— WORK ITEM —
All lines from the one containing "kesofedu (brown) [581,111]" through the last line below must be duplicated exactly, with nothing outside that span.

[Scene comparison data]
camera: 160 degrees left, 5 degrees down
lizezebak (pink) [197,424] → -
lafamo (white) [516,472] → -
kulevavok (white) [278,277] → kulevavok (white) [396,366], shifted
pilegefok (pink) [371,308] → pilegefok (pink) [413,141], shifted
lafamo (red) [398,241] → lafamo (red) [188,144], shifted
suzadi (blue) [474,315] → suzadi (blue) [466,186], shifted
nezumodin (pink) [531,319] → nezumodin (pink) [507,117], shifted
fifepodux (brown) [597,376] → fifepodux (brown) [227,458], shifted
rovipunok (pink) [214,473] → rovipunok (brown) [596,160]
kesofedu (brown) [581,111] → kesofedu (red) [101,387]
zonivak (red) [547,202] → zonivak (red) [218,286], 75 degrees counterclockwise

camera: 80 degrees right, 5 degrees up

— REPLY TO THE EXERCISE —
kesofedu (brown) [581,111] → kesofedu (red) [101,387]
zonivak (red) [547,202] → zonivak (red) [218,286], 75 degrees counterclockwise

camera: 80 degrees right, 5 degrees up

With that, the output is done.